# Problem description
Gather each line of the entries below that includes "yellow".

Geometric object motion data
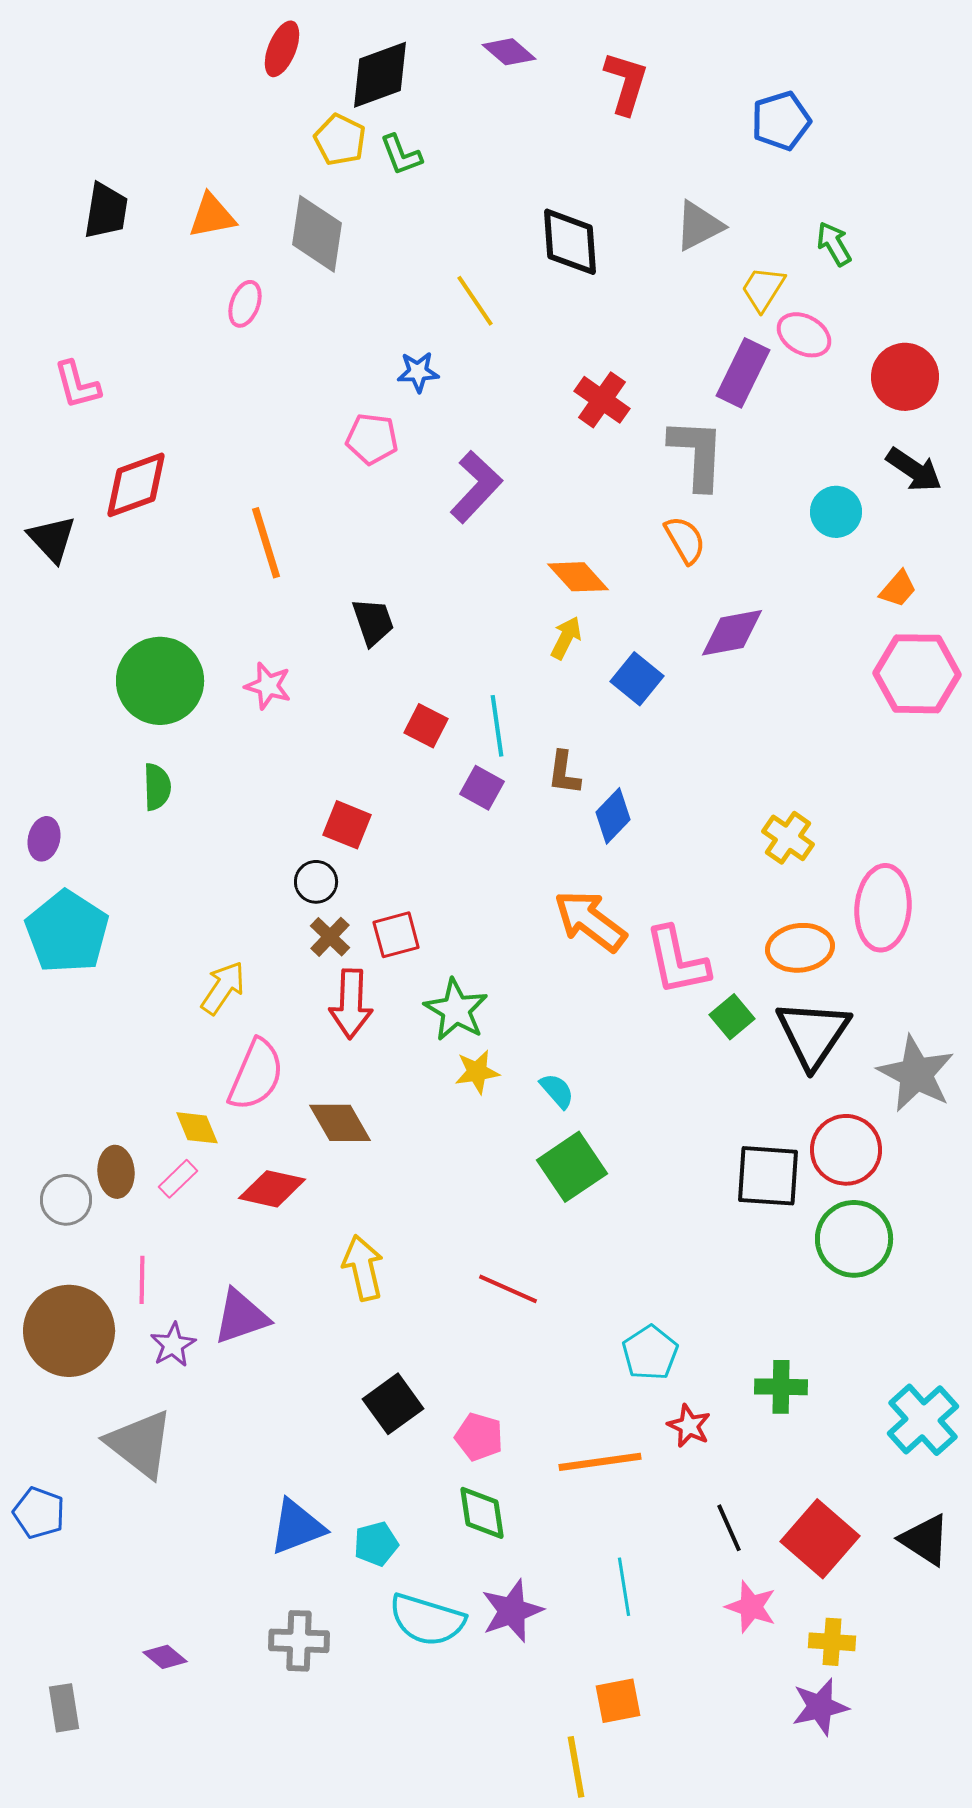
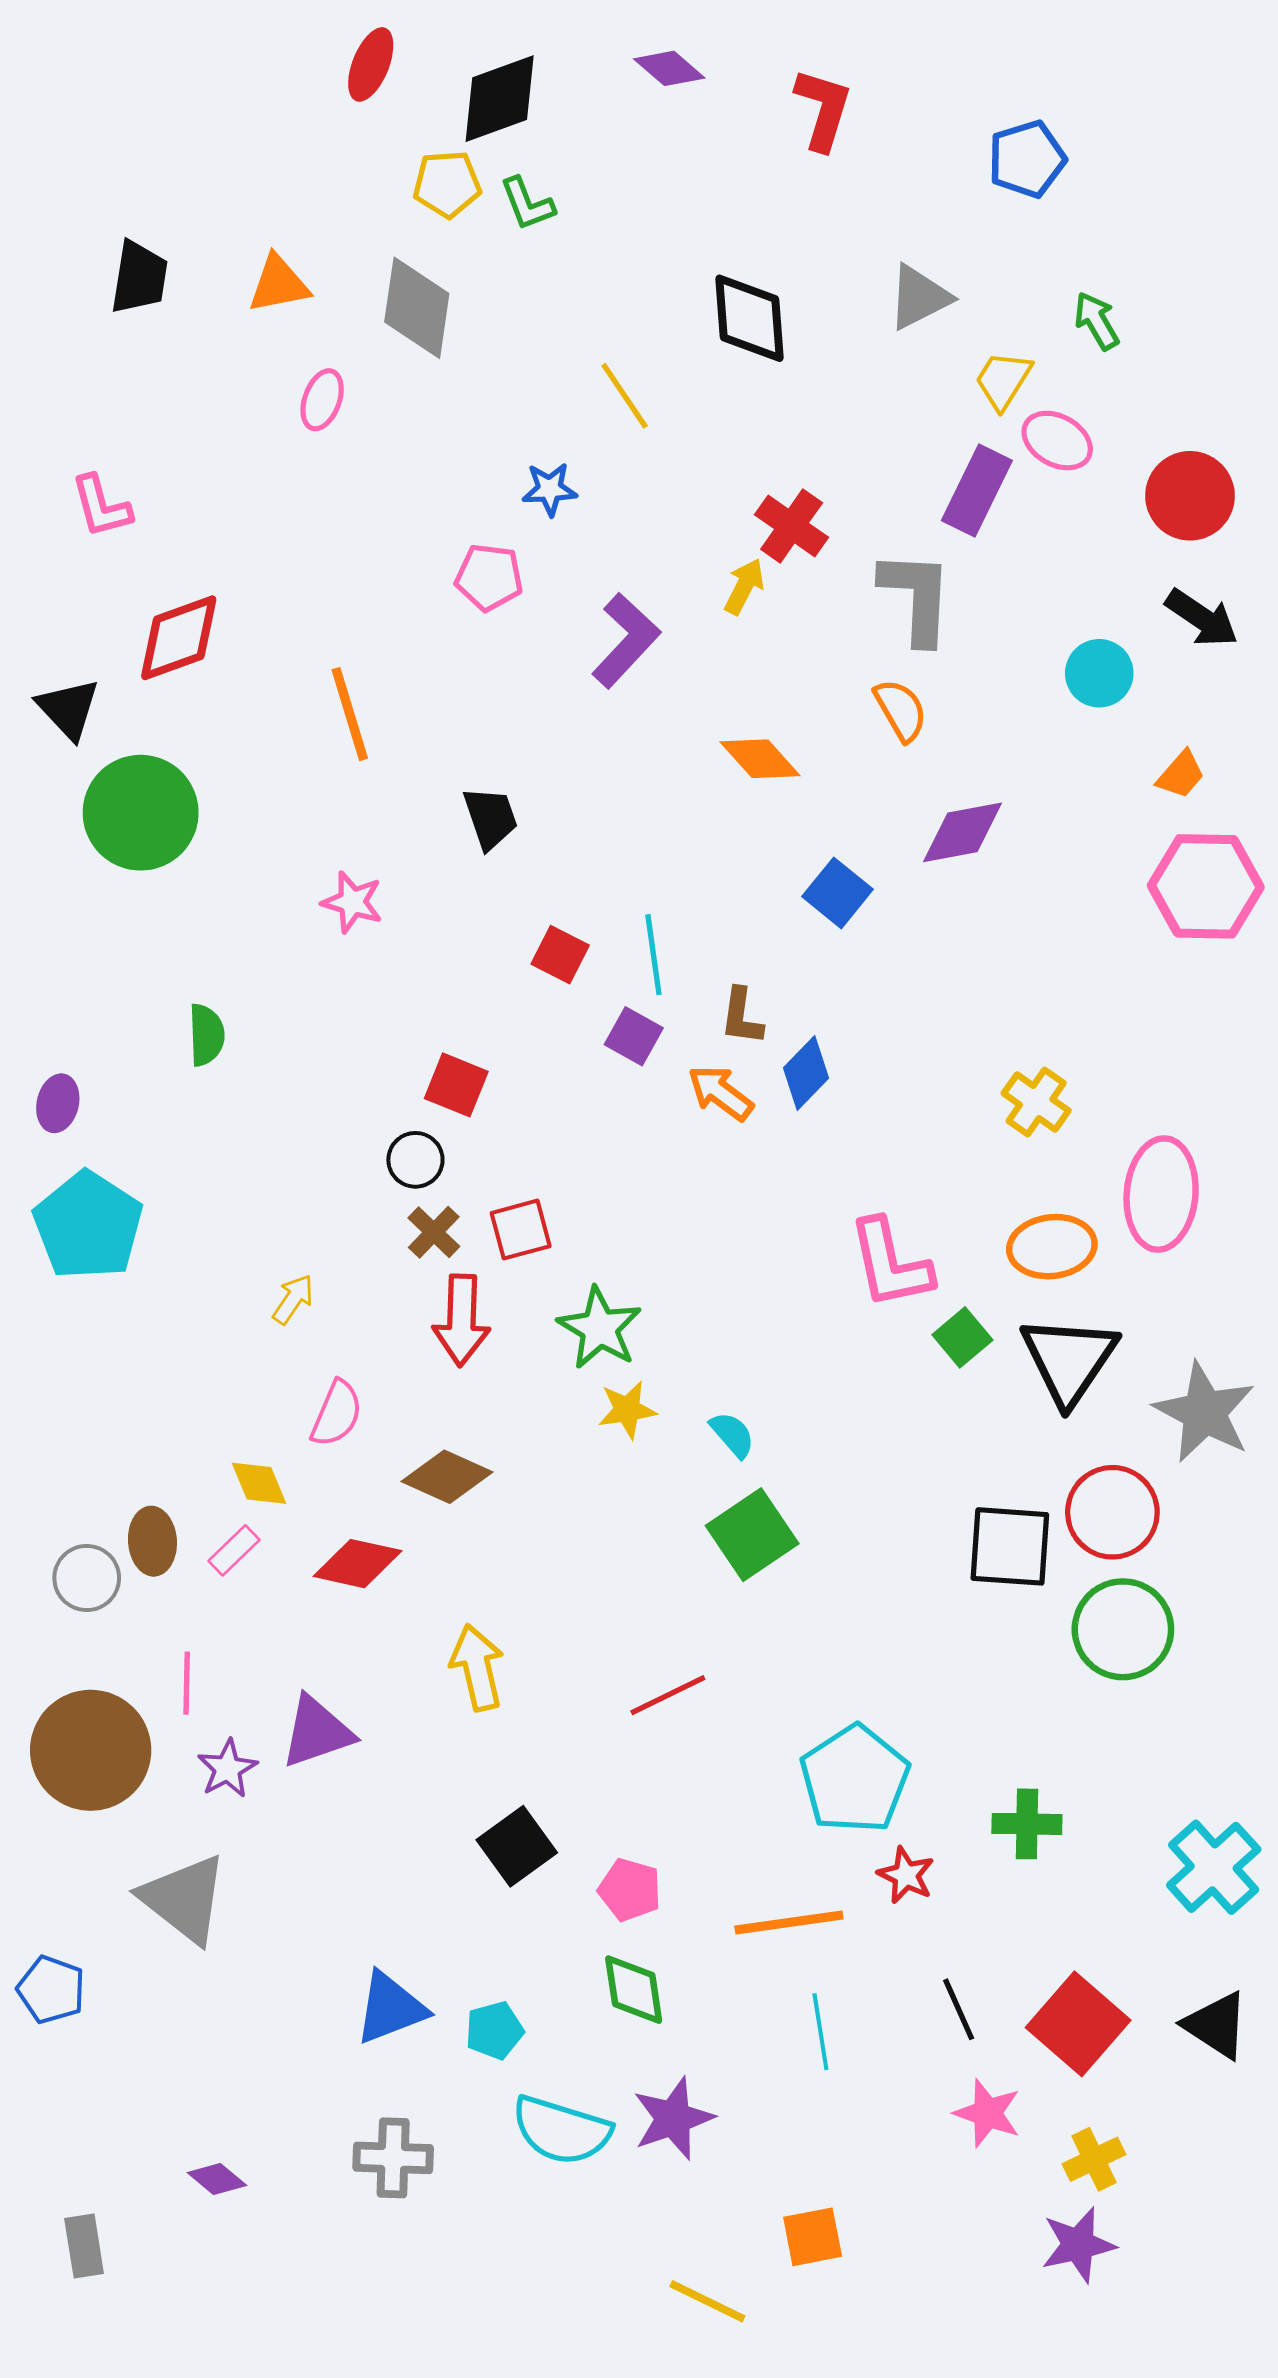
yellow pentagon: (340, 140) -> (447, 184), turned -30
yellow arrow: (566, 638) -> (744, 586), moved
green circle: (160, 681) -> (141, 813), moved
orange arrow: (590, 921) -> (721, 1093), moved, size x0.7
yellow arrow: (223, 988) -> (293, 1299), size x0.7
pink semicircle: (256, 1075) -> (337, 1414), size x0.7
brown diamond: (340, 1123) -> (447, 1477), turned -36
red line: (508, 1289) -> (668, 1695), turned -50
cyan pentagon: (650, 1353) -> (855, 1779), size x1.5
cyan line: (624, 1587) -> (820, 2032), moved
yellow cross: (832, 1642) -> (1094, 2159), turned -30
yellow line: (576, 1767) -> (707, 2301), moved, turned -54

---

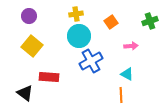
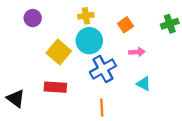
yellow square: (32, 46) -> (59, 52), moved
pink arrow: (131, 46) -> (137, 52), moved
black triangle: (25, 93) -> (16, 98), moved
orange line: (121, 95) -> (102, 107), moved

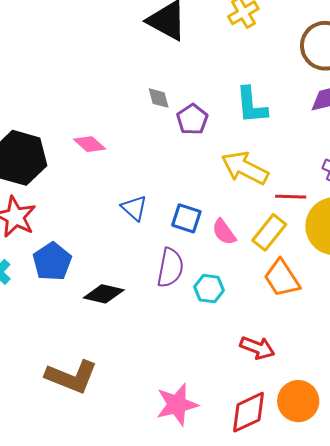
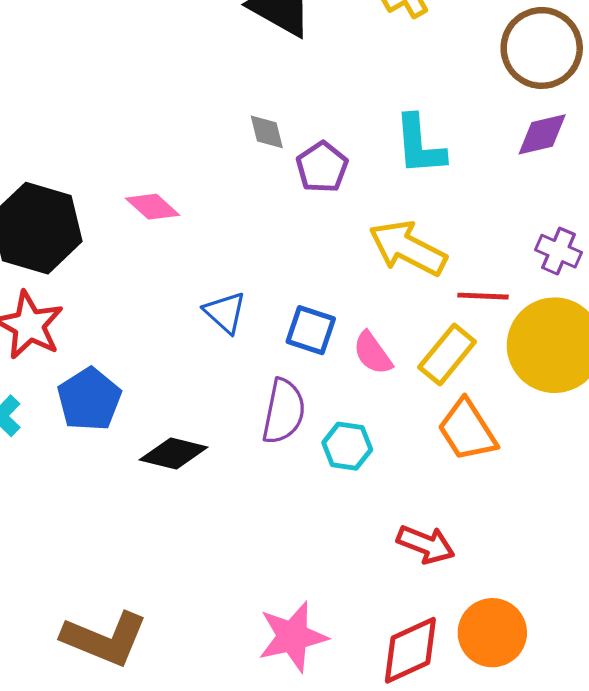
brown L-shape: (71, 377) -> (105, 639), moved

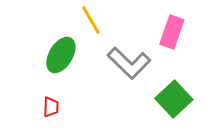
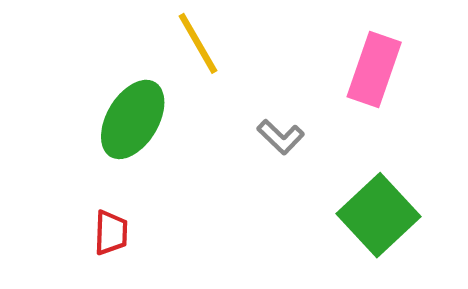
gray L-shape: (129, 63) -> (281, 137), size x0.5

# Answer section
yellow pentagon: (340, 140) -> (447, 184), turned -30
yellow arrow: (566, 638) -> (744, 586), moved
yellow arrow: (223, 988) -> (293, 1299), size x0.7
yellow cross: (832, 1642) -> (1094, 2159), turned -30
yellow line: (576, 1767) -> (707, 2301), moved, turned -54
yellow square: (32, 46) -> (59, 52), moved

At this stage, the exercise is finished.